(DATA FOR PROCESSING Opens)
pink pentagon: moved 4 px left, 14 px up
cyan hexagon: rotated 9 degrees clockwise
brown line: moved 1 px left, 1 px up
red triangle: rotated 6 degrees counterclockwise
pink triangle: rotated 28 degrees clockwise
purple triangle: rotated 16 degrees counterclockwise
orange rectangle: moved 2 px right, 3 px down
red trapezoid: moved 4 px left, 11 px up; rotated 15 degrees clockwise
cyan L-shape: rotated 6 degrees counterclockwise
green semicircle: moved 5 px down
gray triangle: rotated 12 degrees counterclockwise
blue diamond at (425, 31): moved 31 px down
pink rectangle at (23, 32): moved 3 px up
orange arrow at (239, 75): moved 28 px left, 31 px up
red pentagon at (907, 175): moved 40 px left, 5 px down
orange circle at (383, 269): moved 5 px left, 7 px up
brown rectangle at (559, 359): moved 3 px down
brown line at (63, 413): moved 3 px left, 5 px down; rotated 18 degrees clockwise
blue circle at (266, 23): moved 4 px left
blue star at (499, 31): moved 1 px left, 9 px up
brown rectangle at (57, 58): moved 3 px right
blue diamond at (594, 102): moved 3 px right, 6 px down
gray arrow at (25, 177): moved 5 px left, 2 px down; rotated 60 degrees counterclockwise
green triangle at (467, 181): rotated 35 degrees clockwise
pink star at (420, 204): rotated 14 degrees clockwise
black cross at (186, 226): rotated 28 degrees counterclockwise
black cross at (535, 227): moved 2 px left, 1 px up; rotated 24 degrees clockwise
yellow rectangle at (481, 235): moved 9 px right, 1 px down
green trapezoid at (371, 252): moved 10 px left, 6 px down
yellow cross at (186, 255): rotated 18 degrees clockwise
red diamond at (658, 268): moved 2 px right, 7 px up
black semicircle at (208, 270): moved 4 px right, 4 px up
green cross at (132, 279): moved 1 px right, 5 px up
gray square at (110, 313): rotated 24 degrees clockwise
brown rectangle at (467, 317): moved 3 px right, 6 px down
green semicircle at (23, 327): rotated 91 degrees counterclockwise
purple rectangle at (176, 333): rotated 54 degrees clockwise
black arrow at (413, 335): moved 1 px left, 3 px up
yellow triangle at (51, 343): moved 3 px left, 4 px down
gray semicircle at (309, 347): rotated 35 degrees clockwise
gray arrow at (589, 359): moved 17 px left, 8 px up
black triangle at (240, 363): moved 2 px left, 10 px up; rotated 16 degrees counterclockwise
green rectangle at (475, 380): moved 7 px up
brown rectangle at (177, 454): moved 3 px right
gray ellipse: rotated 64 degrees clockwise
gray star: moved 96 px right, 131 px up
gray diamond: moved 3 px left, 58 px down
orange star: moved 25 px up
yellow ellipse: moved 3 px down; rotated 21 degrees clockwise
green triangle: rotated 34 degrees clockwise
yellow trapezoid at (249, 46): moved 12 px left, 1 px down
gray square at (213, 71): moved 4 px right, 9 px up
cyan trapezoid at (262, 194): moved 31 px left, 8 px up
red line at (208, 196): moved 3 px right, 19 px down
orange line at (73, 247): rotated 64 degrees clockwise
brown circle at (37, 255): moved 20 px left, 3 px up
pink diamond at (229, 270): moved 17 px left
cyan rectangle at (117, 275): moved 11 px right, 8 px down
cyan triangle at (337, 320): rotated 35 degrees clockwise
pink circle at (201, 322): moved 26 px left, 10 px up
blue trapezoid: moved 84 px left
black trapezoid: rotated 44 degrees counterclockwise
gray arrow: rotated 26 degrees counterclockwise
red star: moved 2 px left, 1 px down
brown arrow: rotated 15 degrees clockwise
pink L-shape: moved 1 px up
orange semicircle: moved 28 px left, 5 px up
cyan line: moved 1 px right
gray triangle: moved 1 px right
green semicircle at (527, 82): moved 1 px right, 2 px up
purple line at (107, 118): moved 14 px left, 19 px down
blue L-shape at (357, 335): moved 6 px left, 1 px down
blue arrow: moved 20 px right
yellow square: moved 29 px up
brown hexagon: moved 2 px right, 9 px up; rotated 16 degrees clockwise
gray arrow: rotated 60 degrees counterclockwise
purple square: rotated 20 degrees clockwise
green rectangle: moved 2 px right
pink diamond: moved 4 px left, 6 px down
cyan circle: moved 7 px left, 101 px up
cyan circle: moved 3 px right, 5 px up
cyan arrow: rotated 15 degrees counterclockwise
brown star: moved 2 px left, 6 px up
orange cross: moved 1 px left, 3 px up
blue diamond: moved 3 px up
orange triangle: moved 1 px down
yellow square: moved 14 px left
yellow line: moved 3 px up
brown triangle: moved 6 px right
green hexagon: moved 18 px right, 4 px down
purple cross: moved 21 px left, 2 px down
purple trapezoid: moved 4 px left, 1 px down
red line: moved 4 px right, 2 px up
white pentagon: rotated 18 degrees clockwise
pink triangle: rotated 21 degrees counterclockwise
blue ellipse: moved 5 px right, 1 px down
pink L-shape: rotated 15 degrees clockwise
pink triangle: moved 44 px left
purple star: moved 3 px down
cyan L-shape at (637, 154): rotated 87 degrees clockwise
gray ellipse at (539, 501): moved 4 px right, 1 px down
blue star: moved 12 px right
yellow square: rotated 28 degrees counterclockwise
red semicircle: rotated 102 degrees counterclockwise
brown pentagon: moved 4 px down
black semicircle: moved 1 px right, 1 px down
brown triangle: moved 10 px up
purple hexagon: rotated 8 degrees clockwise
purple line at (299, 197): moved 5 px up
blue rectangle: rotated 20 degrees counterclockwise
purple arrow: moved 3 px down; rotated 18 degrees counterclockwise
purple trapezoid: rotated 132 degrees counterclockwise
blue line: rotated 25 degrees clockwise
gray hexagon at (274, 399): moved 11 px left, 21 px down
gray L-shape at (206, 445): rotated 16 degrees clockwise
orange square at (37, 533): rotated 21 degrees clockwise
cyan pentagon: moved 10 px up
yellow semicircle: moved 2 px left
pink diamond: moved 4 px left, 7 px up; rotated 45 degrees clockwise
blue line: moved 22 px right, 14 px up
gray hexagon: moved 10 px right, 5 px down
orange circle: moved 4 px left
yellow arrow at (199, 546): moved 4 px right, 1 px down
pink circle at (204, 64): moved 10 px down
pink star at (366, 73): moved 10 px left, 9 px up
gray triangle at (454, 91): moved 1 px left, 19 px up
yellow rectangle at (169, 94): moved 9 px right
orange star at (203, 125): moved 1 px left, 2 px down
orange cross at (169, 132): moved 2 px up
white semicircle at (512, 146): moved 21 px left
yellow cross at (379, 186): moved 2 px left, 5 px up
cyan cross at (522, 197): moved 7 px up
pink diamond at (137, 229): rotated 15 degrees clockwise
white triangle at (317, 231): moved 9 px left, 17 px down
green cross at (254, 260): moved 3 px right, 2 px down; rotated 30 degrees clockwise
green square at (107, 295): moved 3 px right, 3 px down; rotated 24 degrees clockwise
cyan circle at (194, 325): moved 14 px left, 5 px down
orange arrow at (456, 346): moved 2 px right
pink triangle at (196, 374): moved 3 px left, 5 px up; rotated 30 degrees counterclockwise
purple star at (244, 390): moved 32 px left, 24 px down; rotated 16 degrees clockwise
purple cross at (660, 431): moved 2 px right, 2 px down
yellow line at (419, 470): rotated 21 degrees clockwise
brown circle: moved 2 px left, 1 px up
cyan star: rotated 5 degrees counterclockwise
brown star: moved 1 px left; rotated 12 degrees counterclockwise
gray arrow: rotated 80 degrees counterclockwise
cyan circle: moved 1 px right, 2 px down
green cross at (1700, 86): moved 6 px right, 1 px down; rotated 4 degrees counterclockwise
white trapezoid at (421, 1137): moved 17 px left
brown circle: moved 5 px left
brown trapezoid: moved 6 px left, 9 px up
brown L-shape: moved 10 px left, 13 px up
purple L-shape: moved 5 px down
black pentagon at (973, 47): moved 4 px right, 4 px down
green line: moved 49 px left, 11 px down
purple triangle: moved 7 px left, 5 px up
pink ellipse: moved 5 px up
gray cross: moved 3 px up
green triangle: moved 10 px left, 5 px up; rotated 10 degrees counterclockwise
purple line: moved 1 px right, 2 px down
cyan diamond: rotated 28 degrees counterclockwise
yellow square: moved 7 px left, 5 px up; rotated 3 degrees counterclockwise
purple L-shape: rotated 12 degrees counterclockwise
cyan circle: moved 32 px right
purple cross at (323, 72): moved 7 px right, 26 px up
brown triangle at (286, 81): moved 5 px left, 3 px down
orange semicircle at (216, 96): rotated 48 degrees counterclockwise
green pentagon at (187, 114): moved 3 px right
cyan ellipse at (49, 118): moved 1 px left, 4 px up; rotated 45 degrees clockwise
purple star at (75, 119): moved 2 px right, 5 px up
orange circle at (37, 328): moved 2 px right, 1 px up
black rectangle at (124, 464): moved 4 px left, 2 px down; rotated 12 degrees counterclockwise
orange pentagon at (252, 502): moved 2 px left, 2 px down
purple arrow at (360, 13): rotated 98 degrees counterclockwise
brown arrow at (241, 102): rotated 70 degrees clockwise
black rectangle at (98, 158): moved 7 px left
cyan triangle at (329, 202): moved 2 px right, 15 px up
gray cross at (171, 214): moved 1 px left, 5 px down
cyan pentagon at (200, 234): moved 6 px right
(DATA FOR PROCESSING Closes)
WHAT YOU SHOULD DO:
Starting at the line above that contains "orange square at", write out each line exactly until the line that contains "gray hexagon: moved 10 px right, 5 px down" has been written, and stop there.

RESULT FOR THIS EXERCISE:
orange square at (37, 533): rotated 21 degrees clockwise
cyan pentagon: moved 10 px up
yellow semicircle: moved 2 px left
pink diamond: moved 4 px left, 7 px up; rotated 45 degrees clockwise
blue line: moved 22 px right, 14 px up
gray hexagon: moved 10 px right, 5 px down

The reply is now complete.